• **YOUR OBJECTIVE**
Reproduce the entries word for word but drop every picture.

• **Before-and-after change records**

"""

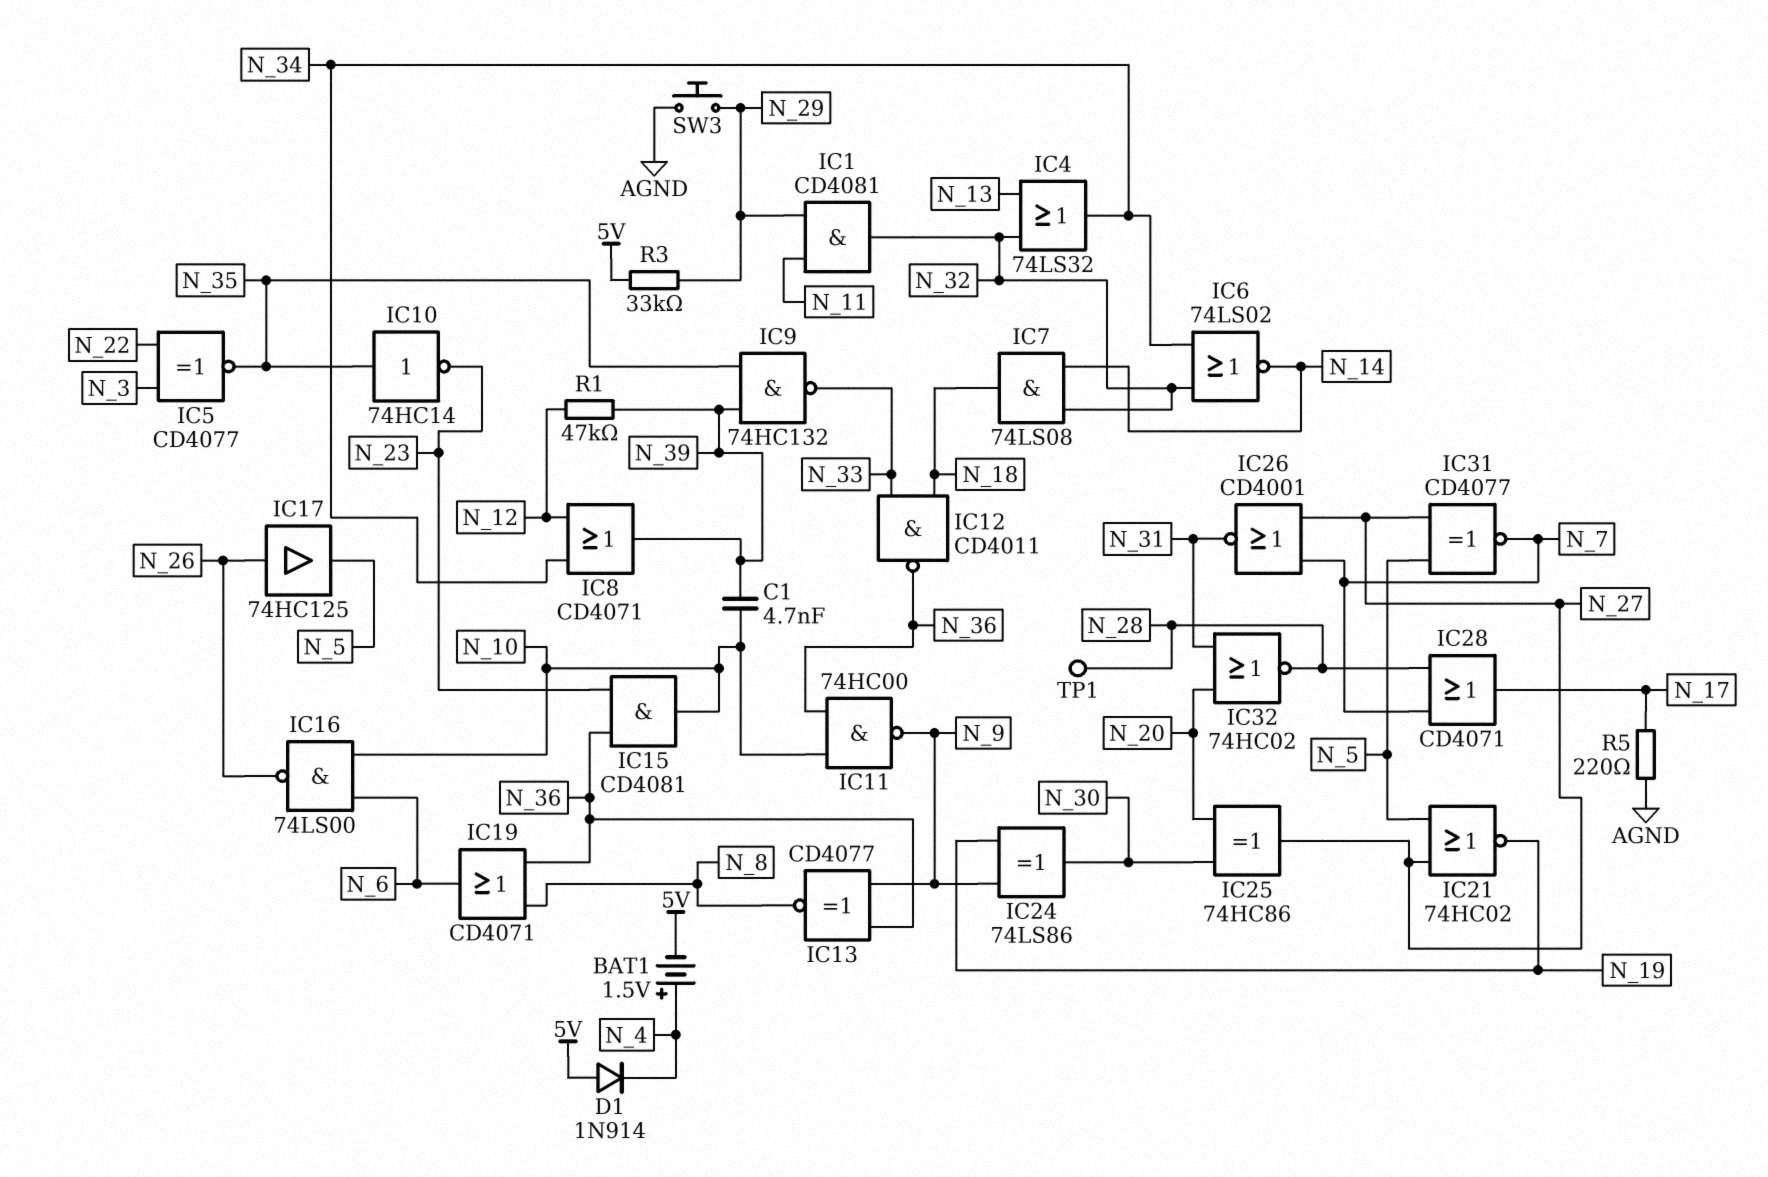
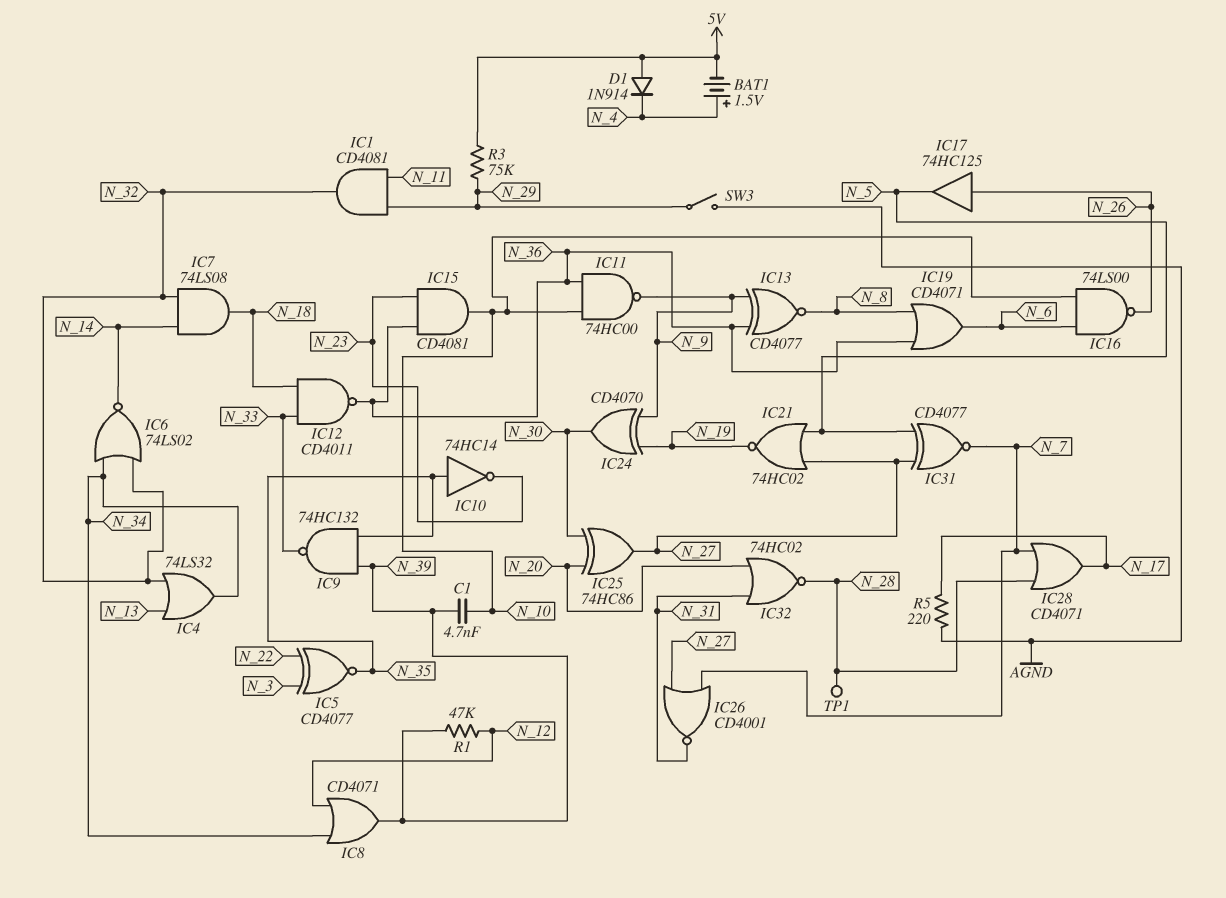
IC24: XOR 74LS86 (in N_9, in N_19, out N_30) -> XOR CD4070 (in N_9, in N_19, out N_30)
R3: 33k (5V, N_29) -> 75k (5V, N_29)
SW3: button (AGND, N_29) -> switch (AGND, N_29)

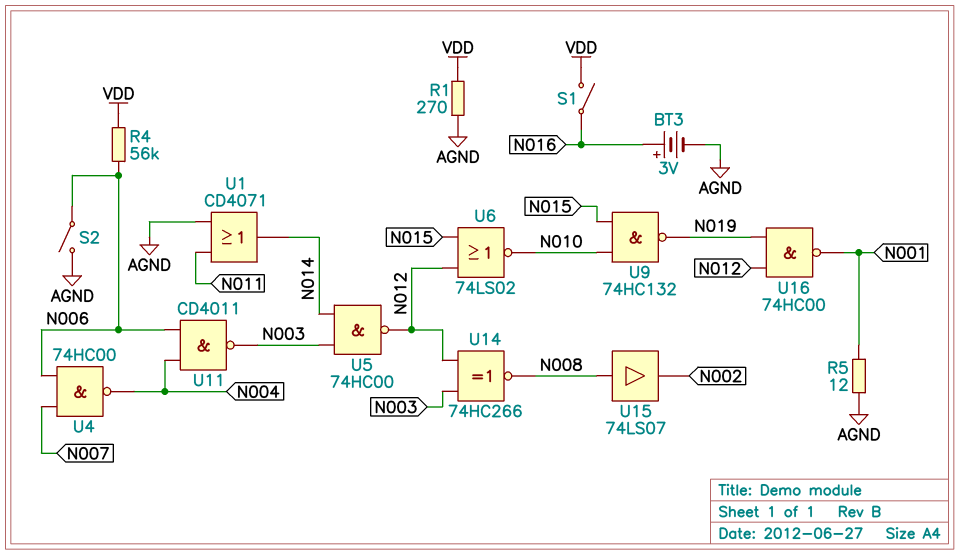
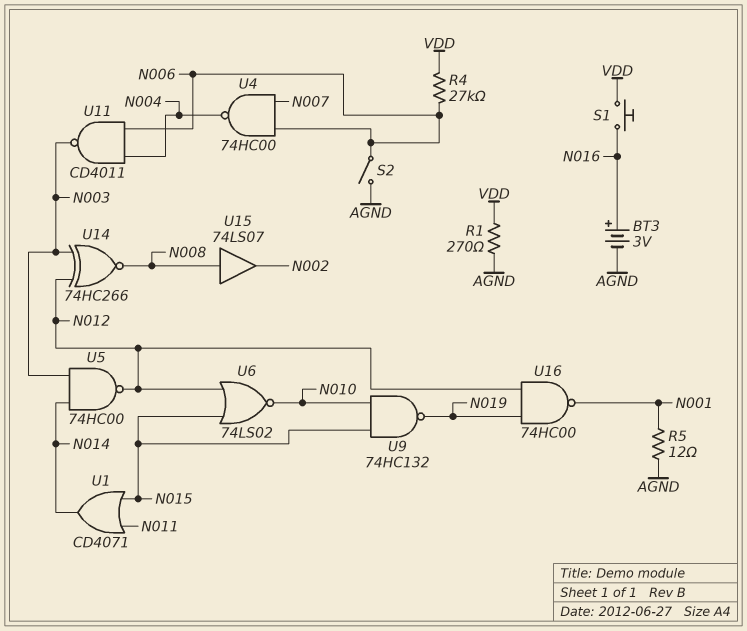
R4: 56k (N006, VDD) -> 27k (N006, VDD)
S1: switch (N016, VDD) -> button (N016, VDD)
U1: OR CD4071 (in AGND, in N011, out N014) -> OR CD4071 (in N011, in N015, out N014)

"""

• **TASK RESULT**
IC24: XOR 74LS86 (in N_9, in N_19, out N_30) -> XOR CD4070 (in N_9, in N_19, out N_30)
R3: 33k (5V, N_29) -> 75k (5V, N_29)
SW3: button (AGND, N_29) -> switch (AGND, N_29)

R4: 56k (N006, VDD) -> 27k (N006, VDD)
S1: switch (N016, VDD) -> button (N016, VDD)
U1: OR CD4071 (in AGND, in N011, out N014) -> OR CD4071 (in N011, in N015, out N014)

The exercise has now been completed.